**Records to use:**
* * * * *
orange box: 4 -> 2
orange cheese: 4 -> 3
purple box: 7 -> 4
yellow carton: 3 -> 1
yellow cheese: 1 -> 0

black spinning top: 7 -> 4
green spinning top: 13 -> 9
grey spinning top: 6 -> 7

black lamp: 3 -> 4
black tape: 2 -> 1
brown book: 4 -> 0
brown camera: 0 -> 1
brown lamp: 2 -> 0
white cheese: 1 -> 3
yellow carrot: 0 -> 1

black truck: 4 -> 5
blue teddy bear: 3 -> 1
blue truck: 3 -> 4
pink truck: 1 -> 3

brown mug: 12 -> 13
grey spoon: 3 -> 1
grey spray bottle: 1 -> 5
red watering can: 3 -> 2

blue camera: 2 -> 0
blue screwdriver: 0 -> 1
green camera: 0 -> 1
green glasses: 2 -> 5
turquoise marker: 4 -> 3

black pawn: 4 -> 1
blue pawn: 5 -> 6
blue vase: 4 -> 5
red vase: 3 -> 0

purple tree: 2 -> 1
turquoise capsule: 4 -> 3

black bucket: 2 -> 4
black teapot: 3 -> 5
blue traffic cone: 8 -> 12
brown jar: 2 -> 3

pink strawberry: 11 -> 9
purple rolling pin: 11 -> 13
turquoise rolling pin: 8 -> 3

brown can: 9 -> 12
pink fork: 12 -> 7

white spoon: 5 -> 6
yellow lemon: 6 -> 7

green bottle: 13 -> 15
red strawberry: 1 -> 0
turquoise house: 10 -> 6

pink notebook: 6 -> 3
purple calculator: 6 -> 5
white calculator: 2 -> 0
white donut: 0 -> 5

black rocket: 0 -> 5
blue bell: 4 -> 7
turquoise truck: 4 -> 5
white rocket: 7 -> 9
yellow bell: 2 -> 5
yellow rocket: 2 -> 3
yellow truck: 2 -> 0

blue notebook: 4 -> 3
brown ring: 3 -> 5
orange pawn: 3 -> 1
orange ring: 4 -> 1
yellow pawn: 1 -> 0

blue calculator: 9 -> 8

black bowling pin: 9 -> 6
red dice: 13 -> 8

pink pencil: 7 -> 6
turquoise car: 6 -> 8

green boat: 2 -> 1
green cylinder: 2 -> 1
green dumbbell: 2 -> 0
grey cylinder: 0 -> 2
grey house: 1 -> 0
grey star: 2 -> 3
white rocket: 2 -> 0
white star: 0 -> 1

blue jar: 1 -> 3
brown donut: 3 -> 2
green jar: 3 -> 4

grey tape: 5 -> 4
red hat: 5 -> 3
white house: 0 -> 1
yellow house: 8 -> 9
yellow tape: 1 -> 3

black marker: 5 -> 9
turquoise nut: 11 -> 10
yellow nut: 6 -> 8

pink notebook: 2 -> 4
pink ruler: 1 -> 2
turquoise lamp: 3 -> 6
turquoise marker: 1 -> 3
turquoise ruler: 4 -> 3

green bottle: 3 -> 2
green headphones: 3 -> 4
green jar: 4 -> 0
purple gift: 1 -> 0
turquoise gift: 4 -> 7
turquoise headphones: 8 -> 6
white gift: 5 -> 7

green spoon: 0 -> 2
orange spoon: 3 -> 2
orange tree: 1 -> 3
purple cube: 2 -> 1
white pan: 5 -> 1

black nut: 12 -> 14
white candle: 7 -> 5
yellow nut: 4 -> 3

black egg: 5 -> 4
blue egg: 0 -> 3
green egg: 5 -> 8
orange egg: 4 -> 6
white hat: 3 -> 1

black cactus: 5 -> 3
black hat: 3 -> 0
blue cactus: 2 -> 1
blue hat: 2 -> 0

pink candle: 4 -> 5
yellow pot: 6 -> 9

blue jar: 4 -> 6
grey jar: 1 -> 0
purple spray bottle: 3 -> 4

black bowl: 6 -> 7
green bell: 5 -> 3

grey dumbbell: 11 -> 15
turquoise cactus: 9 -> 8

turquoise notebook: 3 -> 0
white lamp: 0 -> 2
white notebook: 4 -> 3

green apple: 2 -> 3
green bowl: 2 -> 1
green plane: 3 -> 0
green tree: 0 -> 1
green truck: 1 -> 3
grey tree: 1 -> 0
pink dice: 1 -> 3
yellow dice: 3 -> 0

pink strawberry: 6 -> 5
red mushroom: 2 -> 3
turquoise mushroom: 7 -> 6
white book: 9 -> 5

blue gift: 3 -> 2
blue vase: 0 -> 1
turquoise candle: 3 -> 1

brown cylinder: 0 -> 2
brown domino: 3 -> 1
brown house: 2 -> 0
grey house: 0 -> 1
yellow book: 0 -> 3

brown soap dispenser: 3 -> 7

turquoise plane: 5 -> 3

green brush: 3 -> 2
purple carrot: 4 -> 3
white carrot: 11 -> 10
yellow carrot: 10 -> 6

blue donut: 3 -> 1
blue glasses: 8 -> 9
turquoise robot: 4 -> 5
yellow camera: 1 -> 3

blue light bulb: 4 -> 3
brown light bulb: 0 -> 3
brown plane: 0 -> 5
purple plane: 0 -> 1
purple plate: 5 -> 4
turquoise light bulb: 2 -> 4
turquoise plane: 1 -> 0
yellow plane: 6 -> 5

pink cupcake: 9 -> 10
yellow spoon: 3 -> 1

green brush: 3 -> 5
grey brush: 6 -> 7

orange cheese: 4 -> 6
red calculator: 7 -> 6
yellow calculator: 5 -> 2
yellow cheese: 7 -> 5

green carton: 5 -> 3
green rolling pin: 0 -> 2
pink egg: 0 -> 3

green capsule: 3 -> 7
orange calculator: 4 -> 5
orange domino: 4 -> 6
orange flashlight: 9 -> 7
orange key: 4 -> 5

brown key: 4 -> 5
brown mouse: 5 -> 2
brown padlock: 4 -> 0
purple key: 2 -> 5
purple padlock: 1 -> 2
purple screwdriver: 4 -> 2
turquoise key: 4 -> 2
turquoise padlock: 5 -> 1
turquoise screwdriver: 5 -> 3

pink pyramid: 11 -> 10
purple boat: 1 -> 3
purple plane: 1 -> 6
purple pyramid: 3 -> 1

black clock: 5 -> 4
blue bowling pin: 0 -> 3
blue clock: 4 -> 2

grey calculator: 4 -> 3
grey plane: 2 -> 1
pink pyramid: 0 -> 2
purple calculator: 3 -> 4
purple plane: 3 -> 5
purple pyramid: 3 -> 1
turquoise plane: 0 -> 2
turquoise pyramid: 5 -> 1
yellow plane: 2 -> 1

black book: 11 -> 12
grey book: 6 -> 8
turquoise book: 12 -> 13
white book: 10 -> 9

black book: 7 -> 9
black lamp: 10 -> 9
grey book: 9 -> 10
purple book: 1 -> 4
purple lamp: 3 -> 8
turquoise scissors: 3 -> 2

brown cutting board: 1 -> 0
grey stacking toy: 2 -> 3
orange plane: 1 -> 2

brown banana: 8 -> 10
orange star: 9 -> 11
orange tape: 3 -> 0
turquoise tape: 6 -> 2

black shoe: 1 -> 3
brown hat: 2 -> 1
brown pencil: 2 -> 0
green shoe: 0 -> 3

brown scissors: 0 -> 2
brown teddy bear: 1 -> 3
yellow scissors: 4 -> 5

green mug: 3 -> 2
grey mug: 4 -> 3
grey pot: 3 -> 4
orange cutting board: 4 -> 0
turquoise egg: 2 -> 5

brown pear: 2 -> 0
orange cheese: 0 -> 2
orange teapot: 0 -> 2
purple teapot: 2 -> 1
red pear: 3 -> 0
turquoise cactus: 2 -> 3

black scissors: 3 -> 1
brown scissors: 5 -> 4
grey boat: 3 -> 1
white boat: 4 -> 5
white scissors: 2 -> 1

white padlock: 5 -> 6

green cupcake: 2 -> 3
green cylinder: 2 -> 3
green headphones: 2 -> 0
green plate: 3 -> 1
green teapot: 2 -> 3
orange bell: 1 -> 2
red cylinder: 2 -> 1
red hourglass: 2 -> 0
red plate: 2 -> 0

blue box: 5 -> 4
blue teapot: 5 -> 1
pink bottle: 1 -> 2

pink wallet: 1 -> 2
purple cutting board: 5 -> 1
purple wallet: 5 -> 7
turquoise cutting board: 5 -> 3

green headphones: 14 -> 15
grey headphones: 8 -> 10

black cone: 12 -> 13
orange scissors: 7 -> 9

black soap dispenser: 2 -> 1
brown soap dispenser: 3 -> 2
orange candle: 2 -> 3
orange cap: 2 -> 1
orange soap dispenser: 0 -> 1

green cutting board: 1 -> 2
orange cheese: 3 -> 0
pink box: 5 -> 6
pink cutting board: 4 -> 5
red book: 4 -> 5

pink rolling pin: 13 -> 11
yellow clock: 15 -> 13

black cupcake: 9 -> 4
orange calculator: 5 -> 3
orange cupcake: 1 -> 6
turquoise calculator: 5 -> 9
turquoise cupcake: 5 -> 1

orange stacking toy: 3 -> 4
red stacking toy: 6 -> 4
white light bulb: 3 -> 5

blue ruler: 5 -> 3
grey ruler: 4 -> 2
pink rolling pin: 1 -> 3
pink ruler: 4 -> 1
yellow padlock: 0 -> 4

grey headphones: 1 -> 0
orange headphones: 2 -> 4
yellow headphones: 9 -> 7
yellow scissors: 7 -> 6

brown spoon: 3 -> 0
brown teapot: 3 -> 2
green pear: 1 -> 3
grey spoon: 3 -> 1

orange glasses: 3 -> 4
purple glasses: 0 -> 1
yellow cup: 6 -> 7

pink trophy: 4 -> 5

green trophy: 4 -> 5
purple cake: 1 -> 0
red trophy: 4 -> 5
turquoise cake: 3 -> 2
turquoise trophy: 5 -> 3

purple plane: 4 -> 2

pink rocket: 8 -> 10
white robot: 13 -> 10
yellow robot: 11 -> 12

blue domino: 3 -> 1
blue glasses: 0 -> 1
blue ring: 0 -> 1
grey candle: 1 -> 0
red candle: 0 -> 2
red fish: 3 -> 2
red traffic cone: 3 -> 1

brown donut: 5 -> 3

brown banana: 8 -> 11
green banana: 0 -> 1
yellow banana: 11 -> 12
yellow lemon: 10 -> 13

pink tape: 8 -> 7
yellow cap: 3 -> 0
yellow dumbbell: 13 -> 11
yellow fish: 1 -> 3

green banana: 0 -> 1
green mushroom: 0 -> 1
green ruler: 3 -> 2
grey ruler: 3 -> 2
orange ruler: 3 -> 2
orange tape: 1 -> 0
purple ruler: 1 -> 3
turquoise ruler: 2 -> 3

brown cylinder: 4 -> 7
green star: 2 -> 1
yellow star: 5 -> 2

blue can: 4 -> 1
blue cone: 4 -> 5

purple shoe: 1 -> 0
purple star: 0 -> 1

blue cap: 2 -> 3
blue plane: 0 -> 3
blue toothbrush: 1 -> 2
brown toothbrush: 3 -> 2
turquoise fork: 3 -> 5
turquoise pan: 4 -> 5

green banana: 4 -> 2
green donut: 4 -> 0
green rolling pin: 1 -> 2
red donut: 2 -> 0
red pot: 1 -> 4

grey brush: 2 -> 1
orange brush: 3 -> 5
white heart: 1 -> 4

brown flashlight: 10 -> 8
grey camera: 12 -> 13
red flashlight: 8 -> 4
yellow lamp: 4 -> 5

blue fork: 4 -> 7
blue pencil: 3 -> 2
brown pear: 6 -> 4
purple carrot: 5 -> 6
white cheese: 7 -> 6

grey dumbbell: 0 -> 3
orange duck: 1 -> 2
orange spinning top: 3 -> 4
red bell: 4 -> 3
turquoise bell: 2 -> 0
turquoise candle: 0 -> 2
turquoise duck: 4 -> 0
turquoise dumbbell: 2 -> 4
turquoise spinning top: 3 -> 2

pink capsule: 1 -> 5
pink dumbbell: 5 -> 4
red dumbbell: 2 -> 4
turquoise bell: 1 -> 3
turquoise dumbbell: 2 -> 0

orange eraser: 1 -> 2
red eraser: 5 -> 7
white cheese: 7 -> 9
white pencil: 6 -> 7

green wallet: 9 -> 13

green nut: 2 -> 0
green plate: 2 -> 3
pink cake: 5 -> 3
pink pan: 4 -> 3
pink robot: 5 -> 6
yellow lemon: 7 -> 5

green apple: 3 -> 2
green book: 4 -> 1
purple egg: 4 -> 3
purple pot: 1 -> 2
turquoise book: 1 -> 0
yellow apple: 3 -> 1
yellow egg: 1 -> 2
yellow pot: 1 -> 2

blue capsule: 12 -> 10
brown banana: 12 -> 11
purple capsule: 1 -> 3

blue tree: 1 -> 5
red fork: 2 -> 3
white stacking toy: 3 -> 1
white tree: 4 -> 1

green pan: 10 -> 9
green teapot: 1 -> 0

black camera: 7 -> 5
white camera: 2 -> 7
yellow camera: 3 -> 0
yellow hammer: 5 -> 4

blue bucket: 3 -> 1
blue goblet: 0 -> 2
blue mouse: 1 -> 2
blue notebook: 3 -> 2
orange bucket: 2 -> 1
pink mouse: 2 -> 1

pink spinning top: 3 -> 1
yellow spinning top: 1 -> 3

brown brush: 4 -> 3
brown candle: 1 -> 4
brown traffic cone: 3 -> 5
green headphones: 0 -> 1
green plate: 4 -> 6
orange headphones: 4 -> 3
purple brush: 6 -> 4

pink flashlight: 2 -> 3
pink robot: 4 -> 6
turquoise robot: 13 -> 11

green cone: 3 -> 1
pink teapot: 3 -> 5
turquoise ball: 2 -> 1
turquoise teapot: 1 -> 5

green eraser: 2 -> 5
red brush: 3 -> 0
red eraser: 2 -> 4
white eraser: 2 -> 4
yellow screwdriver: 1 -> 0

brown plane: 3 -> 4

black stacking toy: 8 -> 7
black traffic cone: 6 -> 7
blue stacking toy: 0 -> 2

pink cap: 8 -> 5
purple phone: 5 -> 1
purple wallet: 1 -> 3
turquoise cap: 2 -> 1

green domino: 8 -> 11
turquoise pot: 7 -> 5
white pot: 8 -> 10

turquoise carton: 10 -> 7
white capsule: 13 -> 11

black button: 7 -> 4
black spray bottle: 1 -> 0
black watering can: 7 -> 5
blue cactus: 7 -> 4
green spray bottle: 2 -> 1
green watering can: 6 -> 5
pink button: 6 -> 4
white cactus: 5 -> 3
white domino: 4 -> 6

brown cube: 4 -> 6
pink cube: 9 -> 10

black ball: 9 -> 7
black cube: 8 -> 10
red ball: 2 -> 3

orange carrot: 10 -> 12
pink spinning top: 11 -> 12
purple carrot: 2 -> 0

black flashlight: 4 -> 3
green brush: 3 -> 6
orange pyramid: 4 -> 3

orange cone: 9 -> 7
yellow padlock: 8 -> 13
* * * * *
**Task prompt:** Which lines of the data contain the string "tree"? Copy each one.

**Solution to the problem:**
purple tree: 2 -> 1
orange tree: 1 -> 3
green tree: 0 -> 1
grey tree: 1 -> 0
blue tree: 1 -> 5
white tree: 4 -> 1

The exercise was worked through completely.